- [Task description]
Every line of the listing below is to be duplicated exactly, with the pictures left out.

(Supplied data)

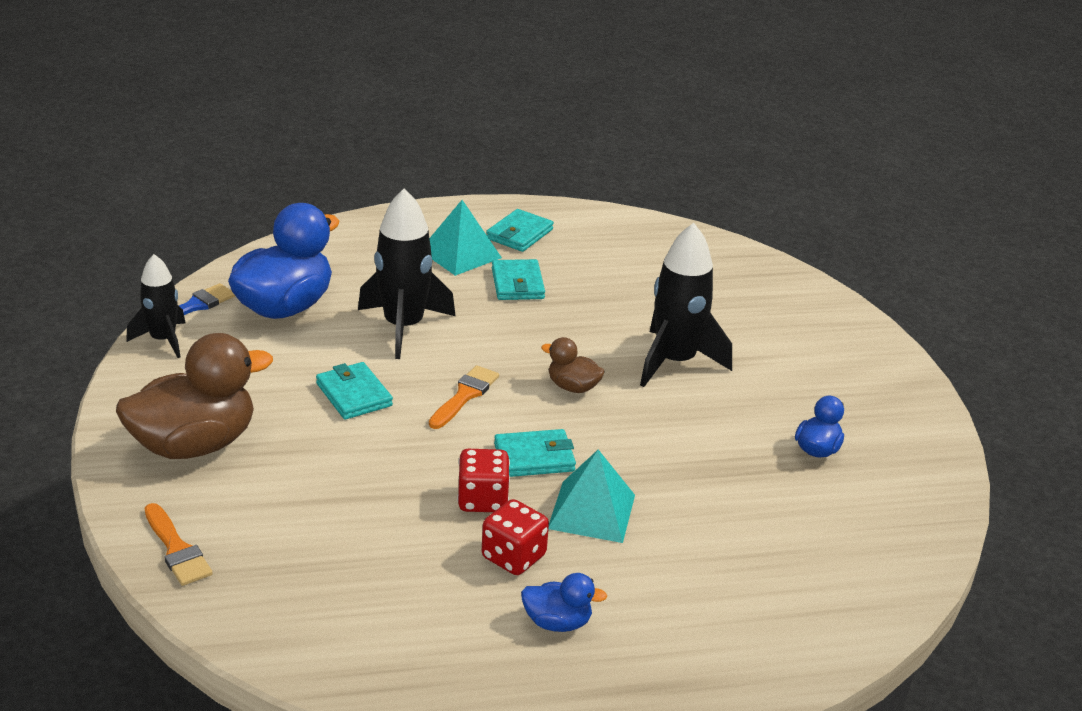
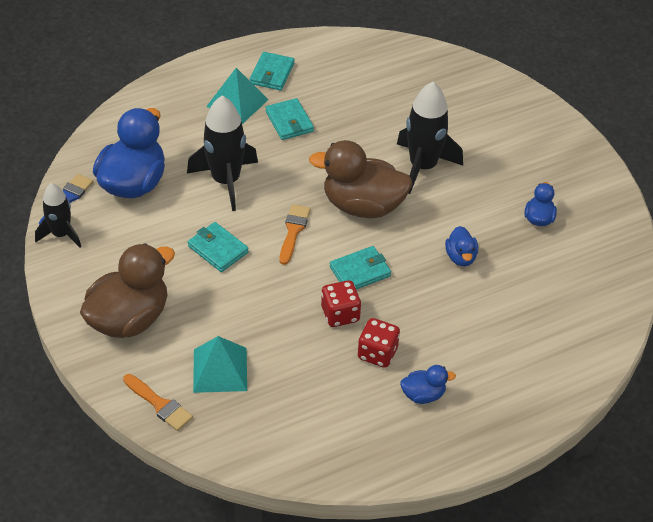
camera: 15 degrees left, 15 degrees up
(572, 387) = (363, 206): brown duck -> brown duck, size x2.11
(591, 511) = (413, 305): turquoise pyramid -> turquoise pyramid (220, 369)
(685, 470) = (460, 257): none -> blue duck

(End Supplied data)

- [Solution below]
camera: 15 degrees left, 15 degrees up
(572, 387) = (363, 206): brown duck -> brown duck, size x2.11
(591, 511) = (413, 305): turquoise pyramid -> turquoise pyramid (220, 369)
(685, 470) = (460, 257): none -> blue duck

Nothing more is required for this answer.